--- START ---
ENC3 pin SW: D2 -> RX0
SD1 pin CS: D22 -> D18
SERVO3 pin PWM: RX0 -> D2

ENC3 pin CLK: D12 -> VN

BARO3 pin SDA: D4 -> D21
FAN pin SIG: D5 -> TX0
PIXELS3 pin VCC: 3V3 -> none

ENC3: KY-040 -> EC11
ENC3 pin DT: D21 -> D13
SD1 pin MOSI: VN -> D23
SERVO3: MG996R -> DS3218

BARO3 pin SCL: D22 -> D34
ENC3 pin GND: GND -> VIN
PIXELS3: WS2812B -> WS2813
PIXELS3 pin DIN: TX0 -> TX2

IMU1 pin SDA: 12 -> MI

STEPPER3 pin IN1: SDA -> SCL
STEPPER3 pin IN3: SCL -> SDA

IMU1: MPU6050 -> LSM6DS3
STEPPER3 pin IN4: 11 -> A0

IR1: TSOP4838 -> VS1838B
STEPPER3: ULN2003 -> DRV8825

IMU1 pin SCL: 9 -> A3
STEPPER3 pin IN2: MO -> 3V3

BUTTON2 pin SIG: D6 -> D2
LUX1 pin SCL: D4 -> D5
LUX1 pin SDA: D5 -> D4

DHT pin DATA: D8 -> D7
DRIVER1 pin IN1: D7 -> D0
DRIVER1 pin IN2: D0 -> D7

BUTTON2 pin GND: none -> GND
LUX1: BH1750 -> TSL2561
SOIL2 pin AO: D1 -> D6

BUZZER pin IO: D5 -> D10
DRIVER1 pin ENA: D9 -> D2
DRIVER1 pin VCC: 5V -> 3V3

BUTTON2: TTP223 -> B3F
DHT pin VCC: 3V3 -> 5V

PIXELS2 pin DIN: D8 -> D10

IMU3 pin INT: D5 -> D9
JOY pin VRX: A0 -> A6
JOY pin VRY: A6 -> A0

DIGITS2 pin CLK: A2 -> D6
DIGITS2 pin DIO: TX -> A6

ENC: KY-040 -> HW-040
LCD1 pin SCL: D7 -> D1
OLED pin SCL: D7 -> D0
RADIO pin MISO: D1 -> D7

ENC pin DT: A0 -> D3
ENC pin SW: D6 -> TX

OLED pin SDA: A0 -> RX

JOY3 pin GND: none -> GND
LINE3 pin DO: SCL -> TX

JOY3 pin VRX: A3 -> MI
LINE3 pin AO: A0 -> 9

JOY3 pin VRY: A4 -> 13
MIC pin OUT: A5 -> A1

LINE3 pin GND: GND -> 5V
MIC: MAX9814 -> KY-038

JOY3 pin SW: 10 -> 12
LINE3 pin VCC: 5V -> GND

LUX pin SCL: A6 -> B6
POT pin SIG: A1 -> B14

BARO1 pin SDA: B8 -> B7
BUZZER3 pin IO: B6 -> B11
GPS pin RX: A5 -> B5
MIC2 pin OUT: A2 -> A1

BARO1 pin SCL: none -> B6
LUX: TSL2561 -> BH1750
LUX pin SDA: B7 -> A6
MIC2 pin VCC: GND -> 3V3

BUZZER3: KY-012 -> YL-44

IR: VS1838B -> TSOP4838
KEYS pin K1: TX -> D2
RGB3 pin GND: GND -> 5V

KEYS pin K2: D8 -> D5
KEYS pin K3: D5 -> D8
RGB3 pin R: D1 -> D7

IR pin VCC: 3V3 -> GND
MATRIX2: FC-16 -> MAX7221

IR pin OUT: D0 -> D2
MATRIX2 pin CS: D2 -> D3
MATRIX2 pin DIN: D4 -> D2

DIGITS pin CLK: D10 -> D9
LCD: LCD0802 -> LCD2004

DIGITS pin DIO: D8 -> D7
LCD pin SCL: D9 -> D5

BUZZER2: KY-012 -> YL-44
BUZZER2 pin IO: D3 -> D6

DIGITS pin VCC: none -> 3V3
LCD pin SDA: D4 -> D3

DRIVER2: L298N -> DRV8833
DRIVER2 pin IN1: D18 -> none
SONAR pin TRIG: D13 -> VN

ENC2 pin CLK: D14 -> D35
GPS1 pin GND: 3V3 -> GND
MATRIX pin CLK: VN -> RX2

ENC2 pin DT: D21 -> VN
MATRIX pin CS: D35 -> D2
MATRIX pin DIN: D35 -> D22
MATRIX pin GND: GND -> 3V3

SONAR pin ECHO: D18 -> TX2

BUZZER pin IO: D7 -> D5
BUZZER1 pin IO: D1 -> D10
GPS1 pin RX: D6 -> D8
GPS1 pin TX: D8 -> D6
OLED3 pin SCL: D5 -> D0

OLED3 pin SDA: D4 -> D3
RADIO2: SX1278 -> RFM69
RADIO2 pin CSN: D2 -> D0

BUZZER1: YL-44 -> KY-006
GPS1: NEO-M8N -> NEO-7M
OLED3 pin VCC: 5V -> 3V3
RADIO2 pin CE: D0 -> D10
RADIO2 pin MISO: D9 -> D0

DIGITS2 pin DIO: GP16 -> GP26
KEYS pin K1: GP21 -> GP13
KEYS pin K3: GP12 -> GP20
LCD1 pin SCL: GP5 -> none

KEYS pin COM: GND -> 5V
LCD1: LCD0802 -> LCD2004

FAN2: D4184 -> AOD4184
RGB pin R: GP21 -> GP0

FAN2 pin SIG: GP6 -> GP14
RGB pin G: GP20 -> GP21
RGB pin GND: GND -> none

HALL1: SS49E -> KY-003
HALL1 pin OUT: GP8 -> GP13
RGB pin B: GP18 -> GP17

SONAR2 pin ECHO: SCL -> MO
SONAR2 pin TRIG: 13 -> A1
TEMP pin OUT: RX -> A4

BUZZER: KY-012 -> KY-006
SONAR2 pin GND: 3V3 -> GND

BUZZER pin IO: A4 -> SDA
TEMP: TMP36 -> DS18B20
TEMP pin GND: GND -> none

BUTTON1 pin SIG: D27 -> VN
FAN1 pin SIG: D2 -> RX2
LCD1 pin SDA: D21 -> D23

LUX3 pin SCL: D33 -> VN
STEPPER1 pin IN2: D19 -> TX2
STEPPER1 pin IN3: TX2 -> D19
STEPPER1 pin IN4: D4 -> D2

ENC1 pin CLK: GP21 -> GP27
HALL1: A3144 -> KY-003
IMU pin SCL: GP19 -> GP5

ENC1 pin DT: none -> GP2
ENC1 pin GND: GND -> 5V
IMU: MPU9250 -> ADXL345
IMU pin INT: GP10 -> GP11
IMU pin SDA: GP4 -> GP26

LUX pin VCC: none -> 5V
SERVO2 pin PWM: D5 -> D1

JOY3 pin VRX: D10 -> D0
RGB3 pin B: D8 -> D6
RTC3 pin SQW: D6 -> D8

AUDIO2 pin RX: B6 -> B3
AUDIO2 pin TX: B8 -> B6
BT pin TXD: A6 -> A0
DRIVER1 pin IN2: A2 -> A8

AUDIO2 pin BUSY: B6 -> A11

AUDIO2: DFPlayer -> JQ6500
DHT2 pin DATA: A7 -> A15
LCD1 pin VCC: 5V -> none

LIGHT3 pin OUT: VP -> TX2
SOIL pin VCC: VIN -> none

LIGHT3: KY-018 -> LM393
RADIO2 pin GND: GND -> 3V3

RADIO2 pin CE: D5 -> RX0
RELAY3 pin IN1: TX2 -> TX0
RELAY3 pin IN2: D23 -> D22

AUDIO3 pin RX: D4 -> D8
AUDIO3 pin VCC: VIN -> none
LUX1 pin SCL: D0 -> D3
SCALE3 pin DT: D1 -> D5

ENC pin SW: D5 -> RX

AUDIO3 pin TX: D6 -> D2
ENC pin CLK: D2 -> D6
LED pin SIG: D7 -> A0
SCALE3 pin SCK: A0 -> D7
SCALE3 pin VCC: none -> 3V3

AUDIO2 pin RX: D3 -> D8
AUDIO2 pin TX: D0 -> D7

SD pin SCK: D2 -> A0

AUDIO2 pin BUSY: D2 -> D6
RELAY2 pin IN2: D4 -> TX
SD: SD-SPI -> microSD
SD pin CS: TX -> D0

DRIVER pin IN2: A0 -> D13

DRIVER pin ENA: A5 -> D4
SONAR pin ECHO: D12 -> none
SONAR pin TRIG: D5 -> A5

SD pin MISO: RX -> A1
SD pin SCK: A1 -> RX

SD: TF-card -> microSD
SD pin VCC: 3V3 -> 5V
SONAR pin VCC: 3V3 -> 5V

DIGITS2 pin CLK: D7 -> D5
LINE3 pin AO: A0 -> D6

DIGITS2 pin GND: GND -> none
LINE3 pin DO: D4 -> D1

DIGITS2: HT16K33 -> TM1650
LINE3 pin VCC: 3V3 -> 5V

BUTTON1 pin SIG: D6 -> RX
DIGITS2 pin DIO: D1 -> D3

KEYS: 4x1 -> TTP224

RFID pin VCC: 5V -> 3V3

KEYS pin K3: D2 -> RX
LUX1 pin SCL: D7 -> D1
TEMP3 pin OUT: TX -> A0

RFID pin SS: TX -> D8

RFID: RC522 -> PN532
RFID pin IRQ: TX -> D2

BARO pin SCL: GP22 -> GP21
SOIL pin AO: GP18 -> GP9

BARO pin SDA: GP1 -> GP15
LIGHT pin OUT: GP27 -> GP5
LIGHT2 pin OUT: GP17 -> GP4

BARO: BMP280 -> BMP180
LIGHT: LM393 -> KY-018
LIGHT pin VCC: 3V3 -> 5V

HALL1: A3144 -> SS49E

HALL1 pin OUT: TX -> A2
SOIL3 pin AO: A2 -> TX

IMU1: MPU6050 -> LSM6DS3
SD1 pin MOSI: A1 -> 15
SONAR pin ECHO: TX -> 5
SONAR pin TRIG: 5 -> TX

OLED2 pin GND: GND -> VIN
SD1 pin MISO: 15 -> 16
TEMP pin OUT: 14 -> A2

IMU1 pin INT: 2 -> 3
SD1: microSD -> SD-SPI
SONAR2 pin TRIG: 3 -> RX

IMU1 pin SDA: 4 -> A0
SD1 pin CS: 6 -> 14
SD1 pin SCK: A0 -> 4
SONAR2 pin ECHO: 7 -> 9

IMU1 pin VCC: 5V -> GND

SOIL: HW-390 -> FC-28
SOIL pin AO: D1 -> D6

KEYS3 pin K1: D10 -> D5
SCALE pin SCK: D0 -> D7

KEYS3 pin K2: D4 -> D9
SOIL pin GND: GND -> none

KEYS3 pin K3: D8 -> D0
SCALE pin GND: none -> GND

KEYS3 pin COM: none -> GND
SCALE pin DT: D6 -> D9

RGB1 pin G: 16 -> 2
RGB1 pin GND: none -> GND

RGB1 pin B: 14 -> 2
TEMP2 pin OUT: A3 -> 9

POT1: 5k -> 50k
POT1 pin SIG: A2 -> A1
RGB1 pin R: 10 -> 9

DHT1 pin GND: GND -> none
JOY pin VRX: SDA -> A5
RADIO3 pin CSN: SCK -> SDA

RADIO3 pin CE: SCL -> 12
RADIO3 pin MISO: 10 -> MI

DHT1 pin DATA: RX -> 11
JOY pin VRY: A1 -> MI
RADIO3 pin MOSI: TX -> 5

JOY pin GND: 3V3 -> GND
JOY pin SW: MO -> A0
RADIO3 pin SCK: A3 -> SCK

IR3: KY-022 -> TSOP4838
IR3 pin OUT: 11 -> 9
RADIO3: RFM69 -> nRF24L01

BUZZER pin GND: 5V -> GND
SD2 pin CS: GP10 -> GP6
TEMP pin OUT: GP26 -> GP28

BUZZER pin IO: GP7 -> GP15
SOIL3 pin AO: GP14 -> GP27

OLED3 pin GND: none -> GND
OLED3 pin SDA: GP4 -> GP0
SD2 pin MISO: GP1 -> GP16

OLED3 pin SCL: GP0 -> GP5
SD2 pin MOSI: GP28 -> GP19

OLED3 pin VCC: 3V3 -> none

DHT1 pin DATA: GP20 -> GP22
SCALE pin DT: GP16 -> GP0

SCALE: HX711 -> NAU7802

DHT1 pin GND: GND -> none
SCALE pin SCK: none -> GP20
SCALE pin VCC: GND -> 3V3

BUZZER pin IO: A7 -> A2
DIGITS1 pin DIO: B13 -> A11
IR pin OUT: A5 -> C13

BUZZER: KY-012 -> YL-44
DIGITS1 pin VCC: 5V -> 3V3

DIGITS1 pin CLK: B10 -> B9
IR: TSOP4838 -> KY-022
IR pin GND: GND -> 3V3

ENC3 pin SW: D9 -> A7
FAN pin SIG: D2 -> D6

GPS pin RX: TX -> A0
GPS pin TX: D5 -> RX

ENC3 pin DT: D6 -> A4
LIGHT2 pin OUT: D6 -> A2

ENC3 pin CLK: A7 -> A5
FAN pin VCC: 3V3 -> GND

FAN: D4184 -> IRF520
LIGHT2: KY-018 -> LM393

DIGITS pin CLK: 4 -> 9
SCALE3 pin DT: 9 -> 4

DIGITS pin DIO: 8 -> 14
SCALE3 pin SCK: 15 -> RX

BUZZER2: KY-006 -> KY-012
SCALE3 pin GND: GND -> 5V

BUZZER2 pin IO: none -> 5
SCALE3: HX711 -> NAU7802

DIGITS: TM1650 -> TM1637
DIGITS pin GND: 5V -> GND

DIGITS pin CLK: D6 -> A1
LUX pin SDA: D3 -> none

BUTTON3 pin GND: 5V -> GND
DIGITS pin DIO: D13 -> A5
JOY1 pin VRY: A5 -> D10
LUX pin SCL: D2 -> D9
--- END ---
Exercise goal: Reproduce exactly the section above that begins at the line containing "SONAR2 pin TRIG: 3 -> RX" and ends at the line containing "JOY pin VRX: SDA -> A5", leaving out all other lines.

Answer area:
SONAR2 pin TRIG: 3 -> RX

IMU1 pin SDA: 4 -> A0
SD1 pin CS: 6 -> 14
SD1 pin SCK: A0 -> 4
SONAR2 pin ECHO: 7 -> 9

IMU1 pin VCC: 5V -> GND

SOIL: HW-390 -> FC-28
SOIL pin AO: D1 -> D6

KEYS3 pin K1: D10 -> D5
SCALE pin SCK: D0 -> D7

KEYS3 pin K2: D4 -> D9
SOIL pin GND: GND -> none

KEYS3 pin K3: D8 -> D0
SCALE pin GND: none -> GND

KEYS3 pin COM: none -> GND
SCALE pin DT: D6 -> D9

RGB1 pin G: 16 -> 2
RGB1 pin GND: none -> GND

RGB1 pin B: 14 -> 2
TEMP2 pin OUT: A3 -> 9

POT1: 5k -> 50k
POT1 pin SIG: A2 -> A1
RGB1 pin R: 10 -> 9

DHT1 pin GND: GND -> none
JOY pin VRX: SDA -> A5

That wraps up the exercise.